## ASSIGNED TASK:
From the line that contains "(616, 211) = (575, 142): none" through the line that contains "(685, 285) = (661, 116): red pot -> none", output every line of the listing below exactly and leave out all the rest.

## RECORDS PROVIDED:

▬▬▬

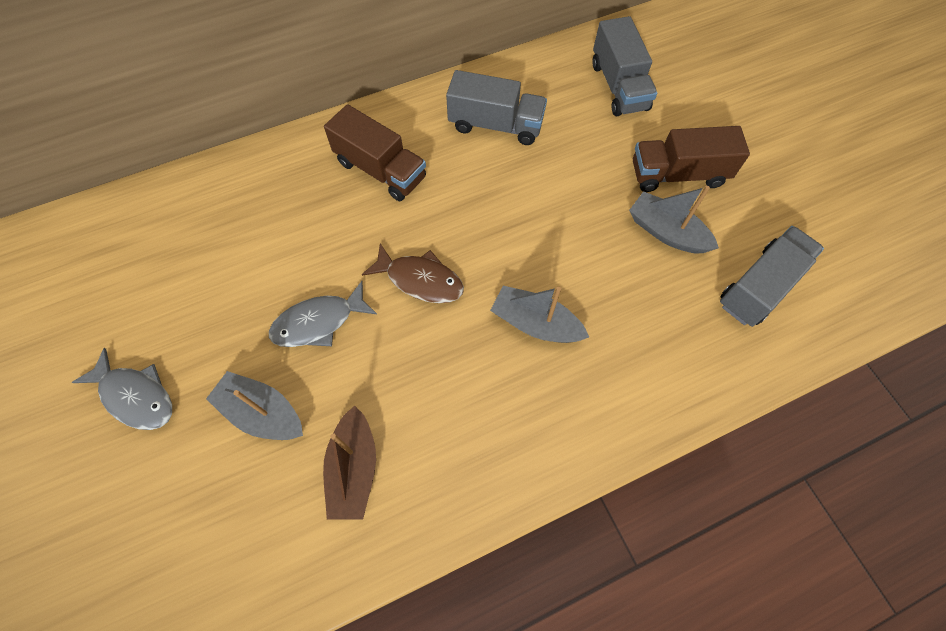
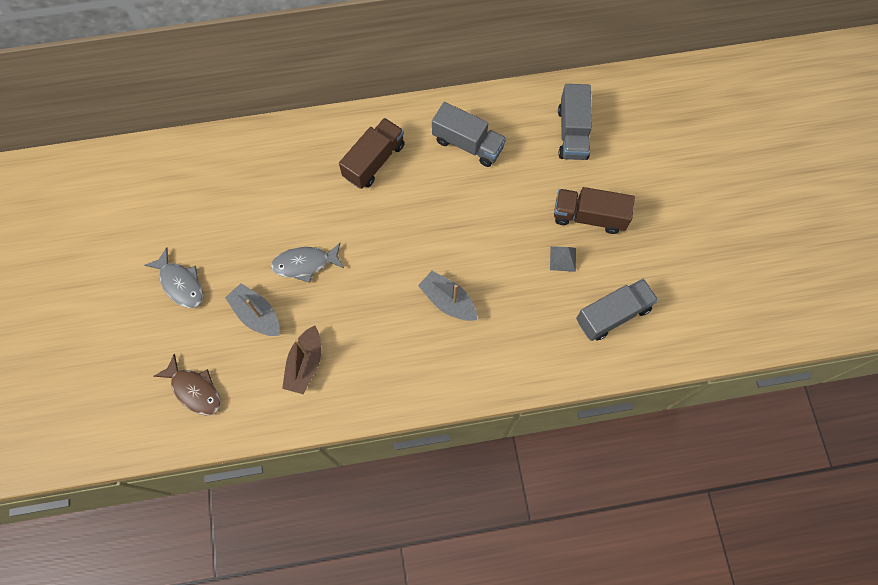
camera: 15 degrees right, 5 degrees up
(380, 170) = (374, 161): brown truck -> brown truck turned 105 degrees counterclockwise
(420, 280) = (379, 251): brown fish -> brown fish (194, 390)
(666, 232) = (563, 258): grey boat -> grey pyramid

▬▬▬

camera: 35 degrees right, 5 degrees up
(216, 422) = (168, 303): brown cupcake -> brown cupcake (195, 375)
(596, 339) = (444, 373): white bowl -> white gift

▬▬▬

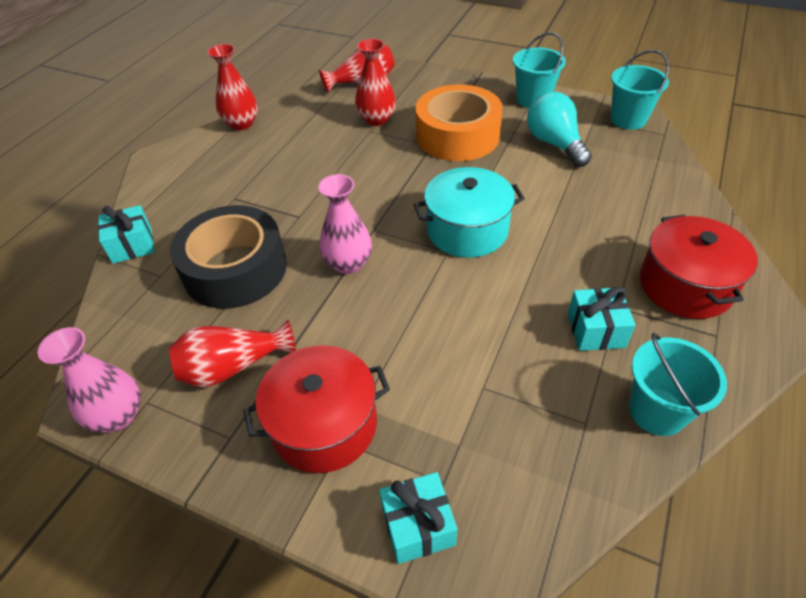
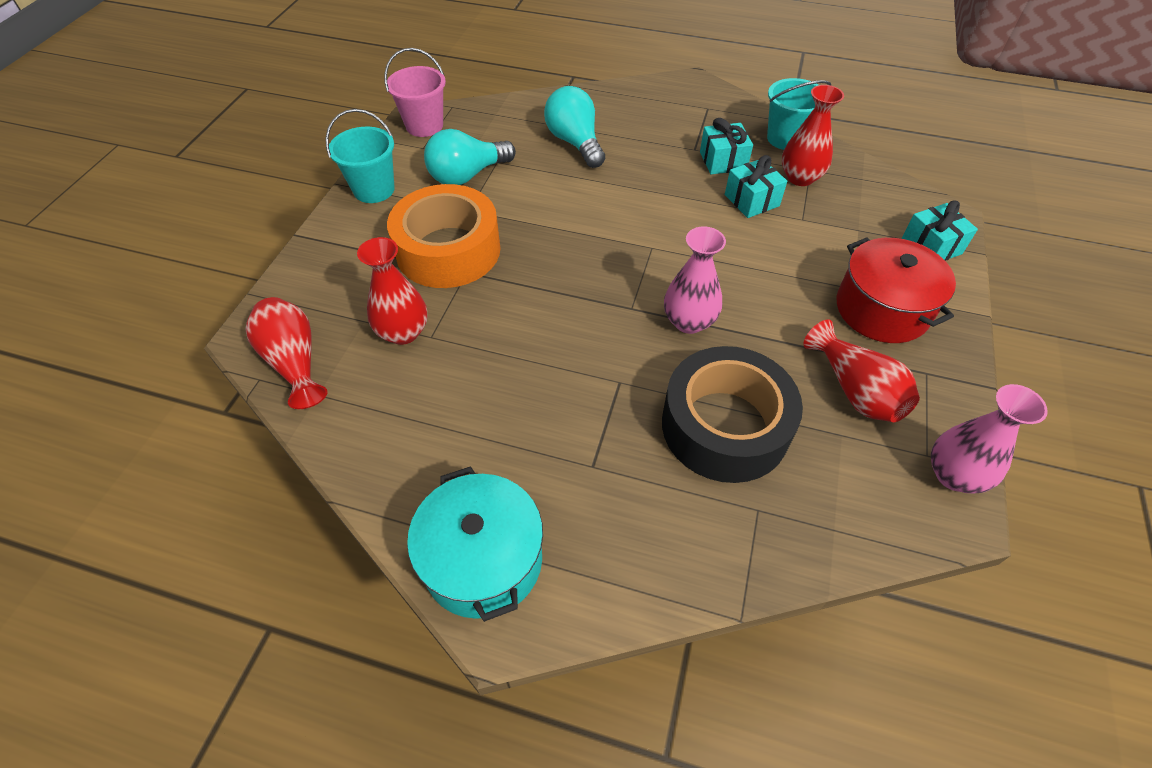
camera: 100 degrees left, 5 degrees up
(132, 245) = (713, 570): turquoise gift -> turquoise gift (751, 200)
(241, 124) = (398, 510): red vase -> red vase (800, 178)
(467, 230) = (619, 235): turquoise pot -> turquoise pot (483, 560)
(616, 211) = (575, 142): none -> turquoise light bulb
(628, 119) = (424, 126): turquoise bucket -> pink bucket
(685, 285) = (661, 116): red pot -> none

▬▬▬

## SOLUTION TO THIS TASK:
(616, 211) = (575, 142): none -> turquoise light bulb
(628, 119) = (424, 126): turquoise bucket -> pink bucket
(685, 285) = (661, 116): red pot -> none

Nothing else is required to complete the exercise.